- [Task instructions]:
Could the records below be restated word for word, without a single picture?

- [Data for the task]:
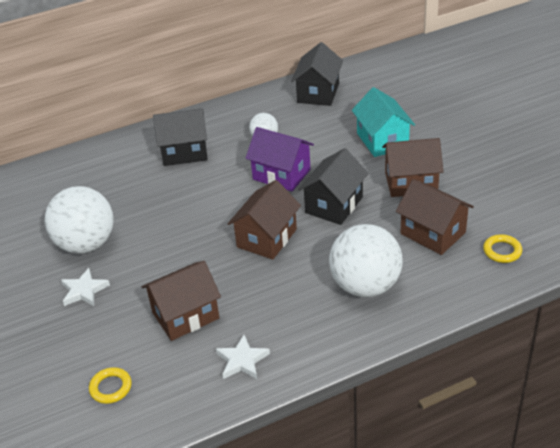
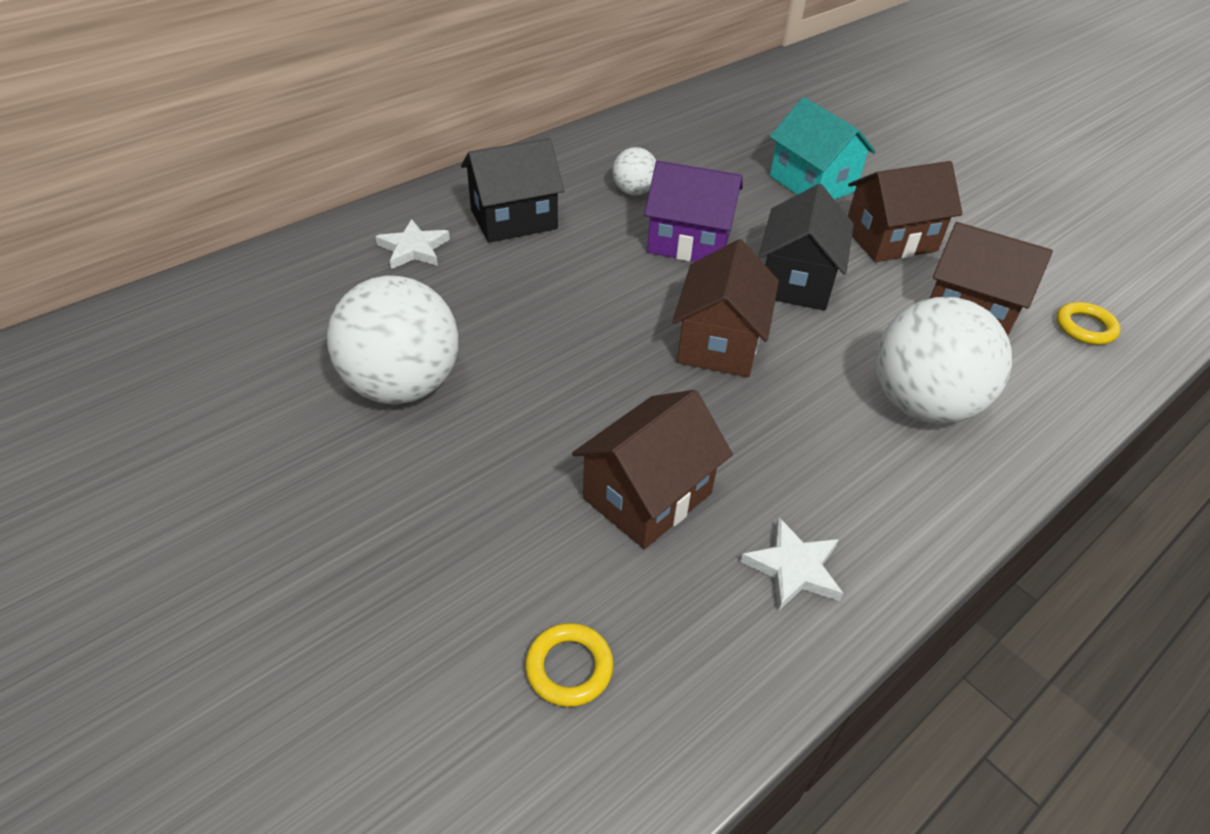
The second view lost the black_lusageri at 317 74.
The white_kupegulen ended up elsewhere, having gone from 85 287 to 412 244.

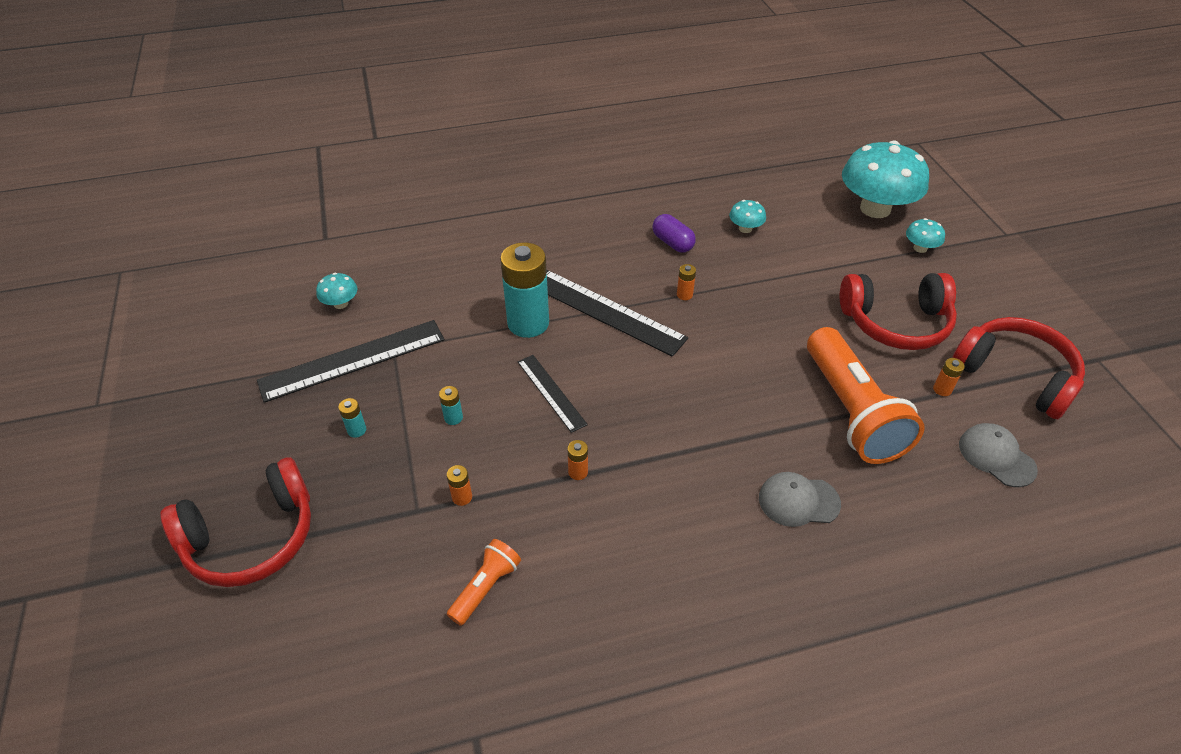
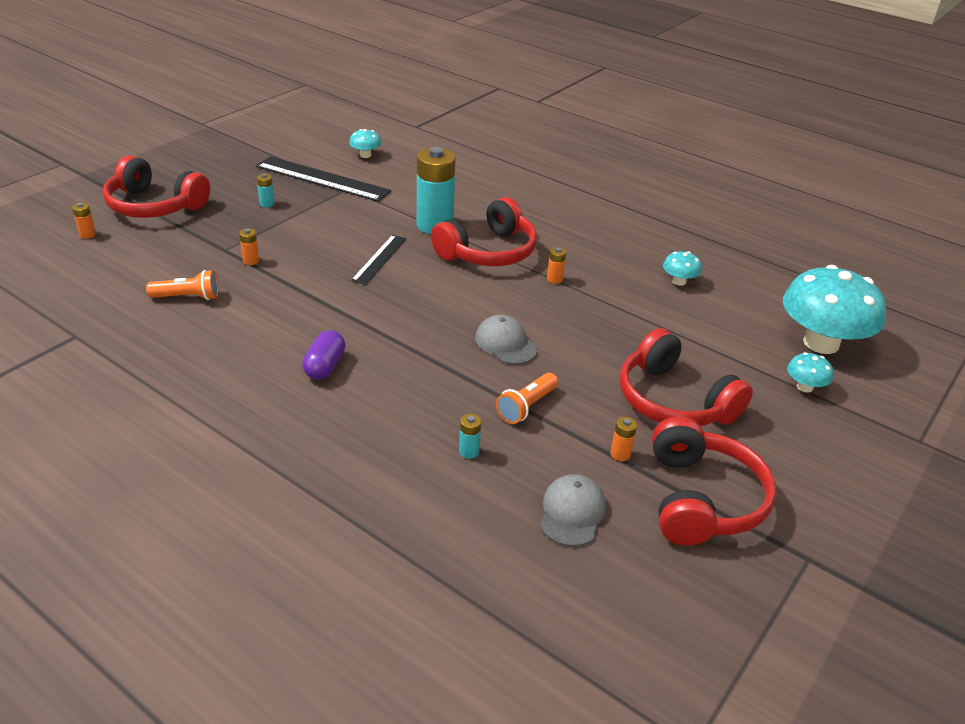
The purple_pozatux ended up elsewhere, having gone from 674 233 to 323 355.
Where the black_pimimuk stood at 617 313, the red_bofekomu came to stand at 484 231.
The size of the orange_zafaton at 866 395 changed by a factor of 0.48.
The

- [Finished exercise]:
The second view lost the black_lusageri at 317 74.
The white_kupegulen ended up elsewhere, having gone from 85 287 to 412 244.

The purple_pozatux ended up elsewhere, having gone from 674 233 to 323 355.
Where the black_pimimuk stood at 617 313, the red_bofekomu came to stand at 484 231.
The size of the orange_zafaton at 866 395 changed by a factor of 0.48.
The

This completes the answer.